Dataset records:

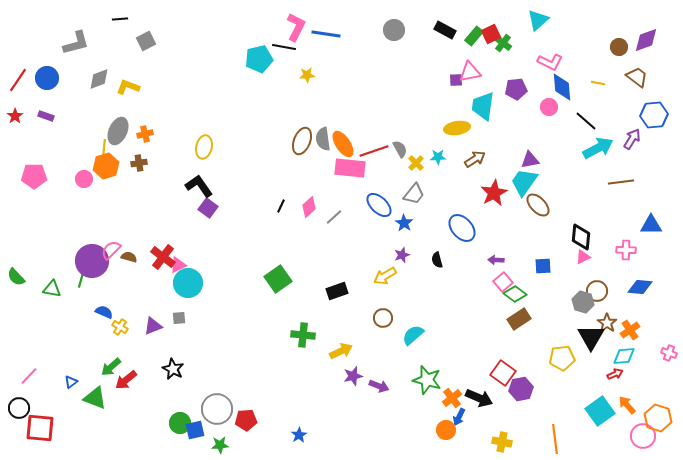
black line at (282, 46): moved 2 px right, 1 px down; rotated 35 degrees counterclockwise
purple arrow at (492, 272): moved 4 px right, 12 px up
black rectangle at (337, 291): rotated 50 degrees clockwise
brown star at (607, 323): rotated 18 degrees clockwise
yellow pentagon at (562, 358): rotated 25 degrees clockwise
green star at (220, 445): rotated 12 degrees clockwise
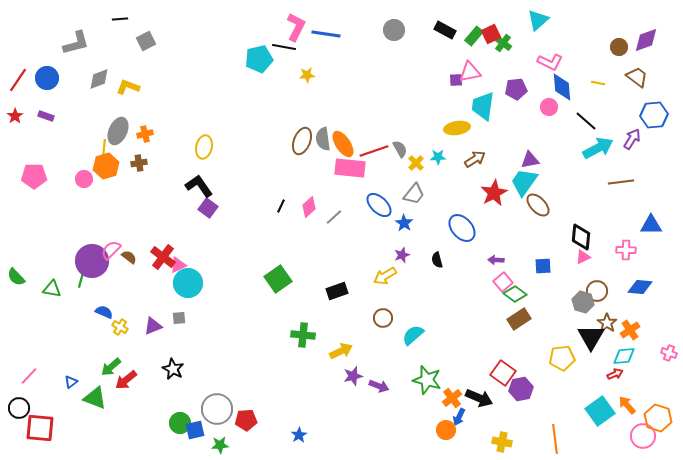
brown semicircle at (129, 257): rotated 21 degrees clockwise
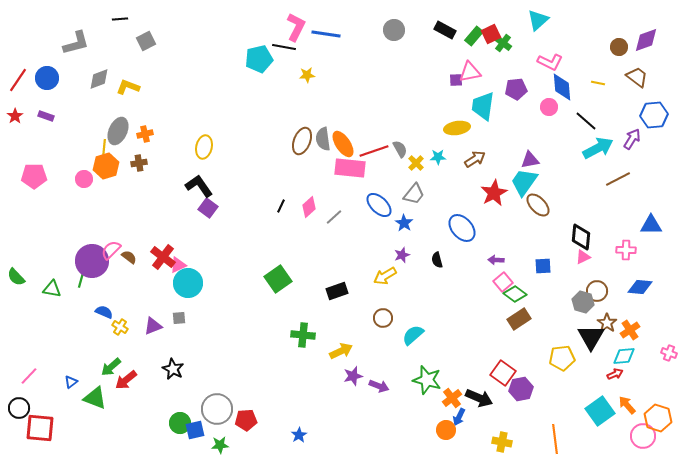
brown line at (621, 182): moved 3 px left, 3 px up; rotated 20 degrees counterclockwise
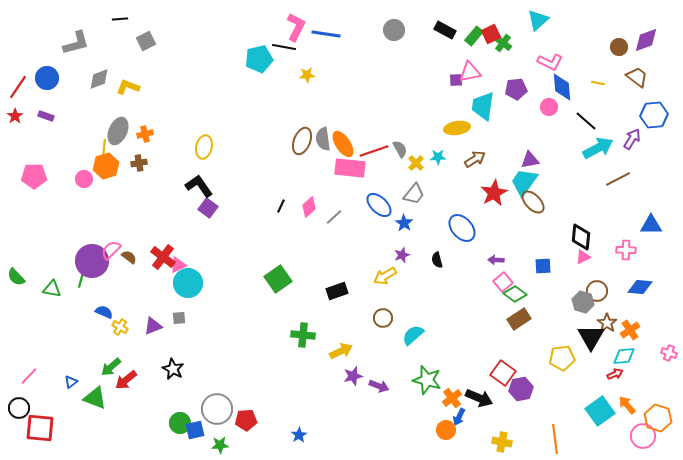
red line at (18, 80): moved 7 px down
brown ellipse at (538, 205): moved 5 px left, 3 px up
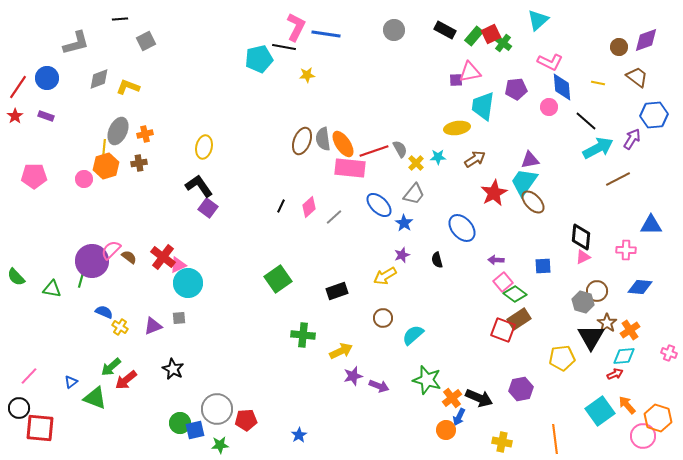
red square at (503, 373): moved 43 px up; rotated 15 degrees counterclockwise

Task goal:
Express every line of the records from the line containing "red line at (18, 80): moved 7 px down" through the end of the records, both ends included, as a JSON list of strings with one string per line and no blank lines. Leave the pictures out of the answer.

The answer:
[
  "red line at (18, 80): moved 7 px down",
  "brown ellipse at (538, 205): moved 5 px left, 3 px up",
  "red square at (503, 373): moved 43 px up; rotated 15 degrees counterclockwise"
]